== Segment start ==

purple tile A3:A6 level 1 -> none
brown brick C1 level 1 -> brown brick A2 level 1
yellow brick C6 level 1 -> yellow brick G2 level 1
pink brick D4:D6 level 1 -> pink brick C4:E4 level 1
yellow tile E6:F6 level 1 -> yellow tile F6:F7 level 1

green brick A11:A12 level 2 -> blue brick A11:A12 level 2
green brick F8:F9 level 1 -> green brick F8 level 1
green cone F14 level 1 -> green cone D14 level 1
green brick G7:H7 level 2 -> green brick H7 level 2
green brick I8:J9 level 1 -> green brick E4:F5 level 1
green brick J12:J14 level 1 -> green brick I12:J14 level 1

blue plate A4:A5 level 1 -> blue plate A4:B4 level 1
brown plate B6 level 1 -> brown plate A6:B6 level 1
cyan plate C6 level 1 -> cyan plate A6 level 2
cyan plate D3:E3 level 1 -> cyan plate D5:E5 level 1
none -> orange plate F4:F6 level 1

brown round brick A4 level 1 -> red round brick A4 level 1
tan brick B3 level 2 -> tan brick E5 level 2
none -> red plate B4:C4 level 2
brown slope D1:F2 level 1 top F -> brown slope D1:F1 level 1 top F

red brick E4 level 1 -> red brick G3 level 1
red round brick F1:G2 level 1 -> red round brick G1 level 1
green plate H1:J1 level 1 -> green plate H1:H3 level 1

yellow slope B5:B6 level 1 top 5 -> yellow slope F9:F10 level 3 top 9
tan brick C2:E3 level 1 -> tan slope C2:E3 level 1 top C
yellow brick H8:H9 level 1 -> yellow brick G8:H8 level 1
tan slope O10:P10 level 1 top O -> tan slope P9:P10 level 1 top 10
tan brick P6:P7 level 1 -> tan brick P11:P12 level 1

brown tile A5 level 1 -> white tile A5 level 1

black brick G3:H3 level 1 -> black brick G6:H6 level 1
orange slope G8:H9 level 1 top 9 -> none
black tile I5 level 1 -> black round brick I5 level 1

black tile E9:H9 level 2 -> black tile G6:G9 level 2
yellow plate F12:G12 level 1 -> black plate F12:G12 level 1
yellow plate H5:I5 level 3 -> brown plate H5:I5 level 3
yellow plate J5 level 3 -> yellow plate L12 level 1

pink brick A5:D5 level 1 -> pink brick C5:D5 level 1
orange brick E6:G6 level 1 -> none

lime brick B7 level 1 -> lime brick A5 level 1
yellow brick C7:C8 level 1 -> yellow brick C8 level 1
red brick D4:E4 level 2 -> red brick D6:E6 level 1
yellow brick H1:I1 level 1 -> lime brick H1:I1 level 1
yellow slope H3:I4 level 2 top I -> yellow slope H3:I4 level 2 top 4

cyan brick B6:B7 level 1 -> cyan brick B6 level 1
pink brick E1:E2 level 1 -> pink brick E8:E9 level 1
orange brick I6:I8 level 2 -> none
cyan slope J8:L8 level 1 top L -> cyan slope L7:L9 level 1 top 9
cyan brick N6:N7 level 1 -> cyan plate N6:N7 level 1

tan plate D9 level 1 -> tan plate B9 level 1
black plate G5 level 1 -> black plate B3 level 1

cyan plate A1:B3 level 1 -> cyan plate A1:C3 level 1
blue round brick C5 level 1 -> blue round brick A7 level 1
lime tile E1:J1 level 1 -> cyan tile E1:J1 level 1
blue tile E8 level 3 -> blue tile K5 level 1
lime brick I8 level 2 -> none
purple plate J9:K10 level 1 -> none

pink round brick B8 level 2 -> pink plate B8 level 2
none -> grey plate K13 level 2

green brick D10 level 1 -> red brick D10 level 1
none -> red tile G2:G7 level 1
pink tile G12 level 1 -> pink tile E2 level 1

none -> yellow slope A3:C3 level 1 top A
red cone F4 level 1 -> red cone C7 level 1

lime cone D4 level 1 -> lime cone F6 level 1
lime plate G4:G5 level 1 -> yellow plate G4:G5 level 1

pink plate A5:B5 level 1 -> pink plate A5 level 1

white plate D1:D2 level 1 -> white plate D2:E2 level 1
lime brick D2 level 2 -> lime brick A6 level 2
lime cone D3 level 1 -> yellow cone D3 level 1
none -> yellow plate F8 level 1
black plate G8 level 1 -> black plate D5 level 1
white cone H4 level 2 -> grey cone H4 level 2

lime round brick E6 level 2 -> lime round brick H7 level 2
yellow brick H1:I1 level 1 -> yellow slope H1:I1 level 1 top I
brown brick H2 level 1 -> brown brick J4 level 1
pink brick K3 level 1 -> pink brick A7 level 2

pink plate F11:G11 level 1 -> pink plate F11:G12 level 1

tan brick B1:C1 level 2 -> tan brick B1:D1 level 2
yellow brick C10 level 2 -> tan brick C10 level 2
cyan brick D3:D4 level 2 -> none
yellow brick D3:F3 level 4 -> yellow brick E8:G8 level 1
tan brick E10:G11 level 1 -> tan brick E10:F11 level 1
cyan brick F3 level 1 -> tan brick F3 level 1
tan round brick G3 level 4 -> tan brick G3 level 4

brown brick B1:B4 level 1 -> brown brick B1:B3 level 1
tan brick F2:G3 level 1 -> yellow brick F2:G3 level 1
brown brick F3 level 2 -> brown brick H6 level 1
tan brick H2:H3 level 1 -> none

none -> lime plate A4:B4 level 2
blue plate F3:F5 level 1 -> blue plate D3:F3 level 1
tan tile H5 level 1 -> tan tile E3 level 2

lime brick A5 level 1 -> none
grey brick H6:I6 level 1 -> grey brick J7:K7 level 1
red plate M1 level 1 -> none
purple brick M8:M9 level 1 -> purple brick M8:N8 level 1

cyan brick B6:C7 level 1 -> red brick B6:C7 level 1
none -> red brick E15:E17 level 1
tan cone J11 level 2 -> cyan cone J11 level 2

== Segment end ==

▶ What to work on:
An exact copy of the lines above, from the one containing "yellow plate J5" down to the one containing "tan brick E10:G11" and including both, is the whole answer; retype it and nothing else.

▶ Result:
yellow plate J5 level 3 -> yellow plate L12 level 1

pink brick A5:D5 level 1 -> pink brick C5:D5 level 1
orange brick E6:G6 level 1 -> none

lime brick B7 level 1 -> lime brick A5 level 1
yellow brick C7:C8 level 1 -> yellow brick C8 level 1
red brick D4:E4 level 2 -> red brick D6:E6 level 1
yellow brick H1:I1 level 1 -> lime brick H1:I1 level 1
yellow slope H3:I4 level 2 top I -> yellow slope H3:I4 level 2 top 4

cyan brick B6:B7 level 1 -> cyan brick B6 level 1
pink brick E1:E2 level 1 -> pink brick E8:E9 level 1
orange brick I6:I8 level 2 -> none
cyan slope J8:L8 level 1 top L -> cyan slope L7:L9 level 1 top 9
cyan brick N6:N7 level 1 -> cyan plate N6:N7 level 1

tan plate D9 level 1 -> tan plate B9 level 1
black plate G5 level 1 -> black plate B3 level 1

cyan plate A1:B3 level 1 -> cyan plate A1:C3 level 1
blue round brick C5 level 1 -> blue round brick A7 level 1
lime tile E1:J1 level 1 -> cyan tile E1:J1 level 1
blue tile E8 level 3 -> blue tile K5 level 1
lime brick I8 level 2 -> none
purple plate J9:K10 level 1 -> none

pink round brick B8 level 2 -> pink plate B8 level 2
none -> grey plate K13 level 2

green brick D10 level 1 -> red brick D10 level 1
none -> red tile G2:G7 level 1
pink tile G12 level 1 -> pink tile E2 level 1

none -> yellow slope A3:C3 level 1 top A
red cone F4 level 1 -> red cone C7 level 1

lime cone D4 level 1 -> lime cone F6 level 1
lime plate G4:G5 level 1 -> yellow plate G4:G5 level 1

pink plate A5:B5 level 1 -> pink plate A5 level 1

white plate D1:D2 level 1 -> white plate D2:E2 level 1
lime brick D2 level 2 -> lime brick A6 level 2
lime cone D3 level 1 -> yellow cone D3 level 1
none -> yellow plate F8 level 1
black plate G8 level 1 -> black plate D5 level 1
white cone H4 level 2 -> grey cone H4 level 2

lime round brick E6 level 2 -> lime round brick H7 level 2
yellow brick H1:I1 level 1 -> yellow slope H1:I1 level 1 top I
brown brick H2 level 1 -> brown brick J4 level 1
pink brick K3 level 1 -> pink brick A7 level 2

pink plate F11:G11 level 1 -> pink plate F11:G12 level 1

tan brick B1:C1 level 2 -> tan brick B1:D1 level 2
yellow brick C10 level 2 -> tan brick C10 level 2
cyan brick D3:D4 level 2 -> none
yellow brick D3:F3 level 4 -> yellow brick E8:G8 level 1
tan brick E10:G11 level 1 -> tan brick E10:F11 level 1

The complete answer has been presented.